**REQUIRED ACTION**
Search the entries below for the word "rows" and copy each line that has it.

····················

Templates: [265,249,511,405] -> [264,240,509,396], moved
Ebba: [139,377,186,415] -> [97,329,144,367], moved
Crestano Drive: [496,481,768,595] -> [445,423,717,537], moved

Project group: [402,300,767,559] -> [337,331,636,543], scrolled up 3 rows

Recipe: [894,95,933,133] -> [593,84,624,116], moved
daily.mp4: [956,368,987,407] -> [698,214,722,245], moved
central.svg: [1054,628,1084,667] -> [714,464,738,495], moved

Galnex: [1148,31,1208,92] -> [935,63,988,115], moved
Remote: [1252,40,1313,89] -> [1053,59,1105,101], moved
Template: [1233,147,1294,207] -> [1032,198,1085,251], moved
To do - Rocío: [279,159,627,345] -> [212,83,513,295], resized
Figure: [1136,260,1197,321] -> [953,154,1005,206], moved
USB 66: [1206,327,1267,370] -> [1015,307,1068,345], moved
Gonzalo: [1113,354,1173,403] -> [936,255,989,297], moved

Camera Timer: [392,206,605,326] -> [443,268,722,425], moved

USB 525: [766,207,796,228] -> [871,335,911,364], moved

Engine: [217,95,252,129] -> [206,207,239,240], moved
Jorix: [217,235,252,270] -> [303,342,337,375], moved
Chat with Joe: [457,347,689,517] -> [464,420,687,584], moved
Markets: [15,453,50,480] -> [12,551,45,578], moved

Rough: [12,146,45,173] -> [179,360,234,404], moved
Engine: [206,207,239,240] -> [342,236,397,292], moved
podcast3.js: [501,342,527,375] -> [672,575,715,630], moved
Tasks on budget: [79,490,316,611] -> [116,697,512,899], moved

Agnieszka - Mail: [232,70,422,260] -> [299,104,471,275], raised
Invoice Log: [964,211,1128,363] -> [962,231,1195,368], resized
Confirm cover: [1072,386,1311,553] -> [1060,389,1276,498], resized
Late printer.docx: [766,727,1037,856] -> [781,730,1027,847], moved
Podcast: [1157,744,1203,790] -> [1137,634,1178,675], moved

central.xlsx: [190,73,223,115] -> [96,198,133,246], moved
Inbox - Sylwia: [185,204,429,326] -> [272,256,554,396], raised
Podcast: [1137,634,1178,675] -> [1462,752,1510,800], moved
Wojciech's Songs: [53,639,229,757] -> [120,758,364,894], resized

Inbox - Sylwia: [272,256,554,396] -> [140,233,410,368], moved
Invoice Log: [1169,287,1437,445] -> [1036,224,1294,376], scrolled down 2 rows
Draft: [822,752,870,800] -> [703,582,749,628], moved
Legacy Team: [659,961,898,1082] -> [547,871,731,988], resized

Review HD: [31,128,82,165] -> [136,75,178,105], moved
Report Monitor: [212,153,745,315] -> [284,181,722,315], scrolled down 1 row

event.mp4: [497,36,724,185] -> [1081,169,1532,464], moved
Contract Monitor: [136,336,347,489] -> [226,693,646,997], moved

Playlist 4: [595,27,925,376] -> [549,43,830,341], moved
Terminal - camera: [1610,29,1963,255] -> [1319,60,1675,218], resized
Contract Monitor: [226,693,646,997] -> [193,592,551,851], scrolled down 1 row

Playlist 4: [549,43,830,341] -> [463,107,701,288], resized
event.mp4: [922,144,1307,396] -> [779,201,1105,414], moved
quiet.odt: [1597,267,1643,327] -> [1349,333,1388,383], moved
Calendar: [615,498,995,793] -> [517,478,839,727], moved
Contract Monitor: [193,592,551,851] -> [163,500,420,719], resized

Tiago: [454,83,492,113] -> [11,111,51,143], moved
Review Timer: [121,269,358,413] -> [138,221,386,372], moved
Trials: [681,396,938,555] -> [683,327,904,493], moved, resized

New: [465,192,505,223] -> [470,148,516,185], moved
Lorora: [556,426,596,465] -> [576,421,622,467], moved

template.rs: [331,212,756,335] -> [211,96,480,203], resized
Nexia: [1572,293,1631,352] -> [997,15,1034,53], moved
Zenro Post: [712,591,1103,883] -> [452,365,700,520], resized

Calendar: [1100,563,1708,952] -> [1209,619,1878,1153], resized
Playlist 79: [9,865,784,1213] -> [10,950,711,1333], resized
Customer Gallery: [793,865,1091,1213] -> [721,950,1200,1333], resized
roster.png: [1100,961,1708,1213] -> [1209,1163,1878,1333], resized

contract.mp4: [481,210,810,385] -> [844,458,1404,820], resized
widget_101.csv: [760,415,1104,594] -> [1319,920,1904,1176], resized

····················

**YOUR SOLUTION**
Project group: [402,300,767,559] -> [337,331,636,543], scrolled up 3 rows
Invoice Log: [1169,287,1437,445] -> [1036,224,1294,376], scrolled down 2 rows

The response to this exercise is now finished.